● **Problem description**: Your output should be the lines of the data that follow, reproduced exactly from the first through the line bearing "turquoise flashlight: 4 -> 3".

(Saved entries)

******************************

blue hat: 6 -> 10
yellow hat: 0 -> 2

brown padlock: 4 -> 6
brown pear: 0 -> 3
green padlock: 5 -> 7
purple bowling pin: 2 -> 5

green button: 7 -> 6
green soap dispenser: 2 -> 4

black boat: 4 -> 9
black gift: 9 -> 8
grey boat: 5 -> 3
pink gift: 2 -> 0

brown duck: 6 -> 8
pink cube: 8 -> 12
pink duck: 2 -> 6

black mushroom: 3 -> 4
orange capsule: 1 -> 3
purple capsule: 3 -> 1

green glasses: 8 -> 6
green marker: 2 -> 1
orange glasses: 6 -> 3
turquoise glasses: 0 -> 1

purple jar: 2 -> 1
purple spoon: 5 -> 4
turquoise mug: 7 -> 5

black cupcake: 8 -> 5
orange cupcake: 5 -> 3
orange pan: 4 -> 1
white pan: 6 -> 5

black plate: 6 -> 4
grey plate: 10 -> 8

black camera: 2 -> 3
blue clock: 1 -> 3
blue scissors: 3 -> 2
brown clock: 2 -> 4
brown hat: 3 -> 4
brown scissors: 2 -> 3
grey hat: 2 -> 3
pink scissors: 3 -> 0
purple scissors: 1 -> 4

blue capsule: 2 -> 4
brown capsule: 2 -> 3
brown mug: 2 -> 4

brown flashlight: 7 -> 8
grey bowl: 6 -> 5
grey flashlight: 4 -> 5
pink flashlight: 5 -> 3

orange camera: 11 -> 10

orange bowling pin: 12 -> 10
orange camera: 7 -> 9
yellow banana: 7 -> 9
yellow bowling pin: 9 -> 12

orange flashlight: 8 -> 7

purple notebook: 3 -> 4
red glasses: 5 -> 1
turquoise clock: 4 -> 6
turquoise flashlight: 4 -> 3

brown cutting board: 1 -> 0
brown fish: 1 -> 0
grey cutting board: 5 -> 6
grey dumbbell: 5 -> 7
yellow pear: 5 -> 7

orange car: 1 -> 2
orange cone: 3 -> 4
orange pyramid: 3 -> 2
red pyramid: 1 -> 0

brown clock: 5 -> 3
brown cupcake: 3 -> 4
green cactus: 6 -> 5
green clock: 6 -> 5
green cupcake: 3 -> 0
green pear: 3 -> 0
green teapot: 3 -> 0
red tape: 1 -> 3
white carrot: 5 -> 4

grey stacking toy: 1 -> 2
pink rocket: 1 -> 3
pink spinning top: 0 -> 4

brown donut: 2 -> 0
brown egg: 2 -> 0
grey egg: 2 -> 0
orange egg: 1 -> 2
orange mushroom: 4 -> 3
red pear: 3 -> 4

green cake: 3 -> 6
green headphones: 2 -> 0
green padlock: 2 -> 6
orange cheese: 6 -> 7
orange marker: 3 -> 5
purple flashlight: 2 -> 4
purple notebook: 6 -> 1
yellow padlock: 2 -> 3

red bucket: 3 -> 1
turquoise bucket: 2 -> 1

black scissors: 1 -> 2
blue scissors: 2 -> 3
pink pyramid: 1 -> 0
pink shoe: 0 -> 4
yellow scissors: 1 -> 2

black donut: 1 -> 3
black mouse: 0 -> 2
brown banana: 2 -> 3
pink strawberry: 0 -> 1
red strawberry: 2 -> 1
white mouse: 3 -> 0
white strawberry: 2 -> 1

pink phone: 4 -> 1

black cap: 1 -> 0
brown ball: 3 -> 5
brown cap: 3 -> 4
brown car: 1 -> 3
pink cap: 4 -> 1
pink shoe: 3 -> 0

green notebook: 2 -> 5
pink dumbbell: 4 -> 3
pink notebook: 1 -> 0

******************************

● **Result for this task**:
blue hat: 6 -> 10
yellow hat: 0 -> 2

brown padlock: 4 -> 6
brown pear: 0 -> 3
green padlock: 5 -> 7
purple bowling pin: 2 -> 5

green button: 7 -> 6
green soap dispenser: 2 -> 4

black boat: 4 -> 9
black gift: 9 -> 8
grey boat: 5 -> 3
pink gift: 2 -> 0

brown duck: 6 -> 8
pink cube: 8 -> 12
pink duck: 2 -> 6

black mushroom: 3 -> 4
orange capsule: 1 -> 3
purple capsule: 3 -> 1

green glasses: 8 -> 6
green marker: 2 -> 1
orange glasses: 6 -> 3
turquoise glasses: 0 -> 1

purple jar: 2 -> 1
purple spoon: 5 -> 4
turquoise mug: 7 -> 5

black cupcake: 8 -> 5
orange cupcake: 5 -> 3
orange pan: 4 -> 1
white pan: 6 -> 5

black plate: 6 -> 4
grey plate: 10 -> 8

black camera: 2 -> 3
blue clock: 1 -> 3
blue scissors: 3 -> 2
brown clock: 2 -> 4
brown hat: 3 -> 4
brown scissors: 2 -> 3
grey hat: 2 -> 3
pink scissors: 3 -> 0
purple scissors: 1 -> 4

blue capsule: 2 -> 4
brown capsule: 2 -> 3
brown mug: 2 -> 4

brown flashlight: 7 -> 8
grey bowl: 6 -> 5
grey flashlight: 4 -> 5
pink flashlight: 5 -> 3

orange camera: 11 -> 10

orange bowling pin: 12 -> 10
orange camera: 7 -> 9
yellow banana: 7 -> 9
yellow bowling pin: 9 -> 12

orange flashlight: 8 -> 7

purple notebook: 3 -> 4
red glasses: 5 -> 1
turquoise clock: 4 -> 6
turquoise flashlight: 4 -> 3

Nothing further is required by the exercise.